EXERCISE MATERIALS:
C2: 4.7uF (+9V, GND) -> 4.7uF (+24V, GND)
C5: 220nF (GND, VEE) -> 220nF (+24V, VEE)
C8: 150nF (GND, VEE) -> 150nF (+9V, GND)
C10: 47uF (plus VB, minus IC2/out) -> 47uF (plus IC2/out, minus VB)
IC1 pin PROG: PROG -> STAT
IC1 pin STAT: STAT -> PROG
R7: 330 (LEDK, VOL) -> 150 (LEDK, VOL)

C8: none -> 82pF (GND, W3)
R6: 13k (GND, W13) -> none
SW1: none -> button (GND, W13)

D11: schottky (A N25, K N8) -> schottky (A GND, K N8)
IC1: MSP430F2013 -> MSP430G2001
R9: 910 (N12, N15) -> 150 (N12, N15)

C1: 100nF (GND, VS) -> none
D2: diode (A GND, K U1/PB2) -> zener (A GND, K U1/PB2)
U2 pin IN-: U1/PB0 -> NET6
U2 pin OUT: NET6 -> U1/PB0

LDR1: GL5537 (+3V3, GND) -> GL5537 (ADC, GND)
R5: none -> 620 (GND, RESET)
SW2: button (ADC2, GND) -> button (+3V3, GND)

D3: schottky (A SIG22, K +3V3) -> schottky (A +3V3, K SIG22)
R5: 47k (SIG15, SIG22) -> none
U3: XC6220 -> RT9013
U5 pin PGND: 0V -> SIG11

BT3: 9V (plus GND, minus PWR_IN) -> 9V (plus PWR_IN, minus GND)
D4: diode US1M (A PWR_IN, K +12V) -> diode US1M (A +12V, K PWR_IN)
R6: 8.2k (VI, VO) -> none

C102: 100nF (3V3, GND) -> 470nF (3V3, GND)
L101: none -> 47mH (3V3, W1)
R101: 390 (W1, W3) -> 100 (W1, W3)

TRY IT: The full listing above needs to be retyped exactly.

SOLVED PROBLEM:
C2: 4.7uF (+9V, GND) -> 4.7uF (+24V, GND)
C5: 220nF (GND, VEE) -> 220nF (+24V, VEE)
C8: 150nF (GND, VEE) -> 150nF (+9V, GND)
C10: 47uF (plus VB, minus IC2/out) -> 47uF (plus IC2/out, minus VB)
IC1 pin PROG: PROG -> STAT
IC1 pin STAT: STAT -> PROG
R7: 330 (LEDK, VOL) -> 150 (LEDK, VOL)

C8: none -> 82pF (GND, W3)
R6: 13k (GND, W13) -> none
SW1: none -> button (GND, W13)

D11: schottky (A N25, K N8) -> schottky (A GND, K N8)
IC1: MSP430F2013 -> MSP430G2001
R9: 910 (N12, N15) -> 150 (N12, N15)

C1: 100nF (GND, VS) -> none
D2: diode (A GND, K U1/PB2) -> zener (A GND, K U1/PB2)
U2 pin IN-: U1/PB0 -> NET6
U2 pin OUT: NET6 -> U1/PB0

LDR1: GL5537 (+3V3, GND) -> GL5537 (ADC, GND)
R5: none -> 620 (GND, RESET)
SW2: button (ADC2, GND) -> button (+3V3, GND)

D3: schottky (A SIG22, K +3V3) -> schottky (A +3V3, K SIG22)
R5: 47k (SIG15, SIG22) -> none
U3: XC6220 -> RT9013
U5 pin PGND: 0V -> SIG11

BT3: 9V (plus GND, minus PWR_IN) -> 9V (plus PWR_IN, minus GND)
D4: diode US1M (A PWR_IN, K +12V) -> diode US1M (A +12V, K PWR_IN)
R6: 8.2k (VI, VO) -> none

C102: 100nF (3V3, GND) -> 470nF (3V3, GND)
L101: none -> 47mH (3V3, W1)
R101: 390 (W1, W3) -> 100 (W1, W3)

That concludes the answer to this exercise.